*** SOURCE MATERIAL ***
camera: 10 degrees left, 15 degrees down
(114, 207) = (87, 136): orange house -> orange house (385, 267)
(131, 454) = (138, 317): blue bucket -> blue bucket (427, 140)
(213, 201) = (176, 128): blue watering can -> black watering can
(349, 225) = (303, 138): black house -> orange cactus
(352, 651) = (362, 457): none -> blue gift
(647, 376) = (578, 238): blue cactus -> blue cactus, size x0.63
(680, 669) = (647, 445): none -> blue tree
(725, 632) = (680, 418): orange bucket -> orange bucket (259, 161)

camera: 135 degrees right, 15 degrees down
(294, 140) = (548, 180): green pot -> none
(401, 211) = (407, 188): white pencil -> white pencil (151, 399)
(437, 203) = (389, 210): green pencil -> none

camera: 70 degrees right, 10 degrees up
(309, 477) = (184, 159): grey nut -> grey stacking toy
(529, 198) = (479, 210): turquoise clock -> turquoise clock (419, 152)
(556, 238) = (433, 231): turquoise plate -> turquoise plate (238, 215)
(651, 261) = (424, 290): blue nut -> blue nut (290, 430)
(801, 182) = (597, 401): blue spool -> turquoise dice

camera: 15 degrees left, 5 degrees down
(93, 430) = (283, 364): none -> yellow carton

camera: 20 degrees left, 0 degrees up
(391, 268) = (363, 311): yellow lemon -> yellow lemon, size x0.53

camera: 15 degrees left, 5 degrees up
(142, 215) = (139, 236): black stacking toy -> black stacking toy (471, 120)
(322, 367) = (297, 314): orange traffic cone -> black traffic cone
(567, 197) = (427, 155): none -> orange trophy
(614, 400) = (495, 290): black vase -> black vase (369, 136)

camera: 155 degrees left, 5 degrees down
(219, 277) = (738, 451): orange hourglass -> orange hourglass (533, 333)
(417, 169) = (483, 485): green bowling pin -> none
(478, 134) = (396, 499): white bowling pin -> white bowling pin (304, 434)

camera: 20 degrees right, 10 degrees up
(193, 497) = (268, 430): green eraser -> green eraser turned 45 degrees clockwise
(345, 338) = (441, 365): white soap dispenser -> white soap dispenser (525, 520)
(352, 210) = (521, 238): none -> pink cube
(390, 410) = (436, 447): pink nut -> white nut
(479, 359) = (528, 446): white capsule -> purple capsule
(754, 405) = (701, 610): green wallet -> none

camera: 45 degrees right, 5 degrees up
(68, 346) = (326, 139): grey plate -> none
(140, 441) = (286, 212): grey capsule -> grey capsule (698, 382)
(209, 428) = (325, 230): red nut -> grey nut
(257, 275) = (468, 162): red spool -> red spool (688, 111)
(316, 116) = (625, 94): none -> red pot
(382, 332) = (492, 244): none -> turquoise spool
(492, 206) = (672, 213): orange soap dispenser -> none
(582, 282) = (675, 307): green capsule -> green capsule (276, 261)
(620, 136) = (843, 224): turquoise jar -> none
*** End of SOURCE MATERIAL ***
*YOUR INSTRUCTIONS:*
Across all the entries, count the lines that contain "dispenser", and state nothing but the total.

*WRITTEN SOLUTION:*
2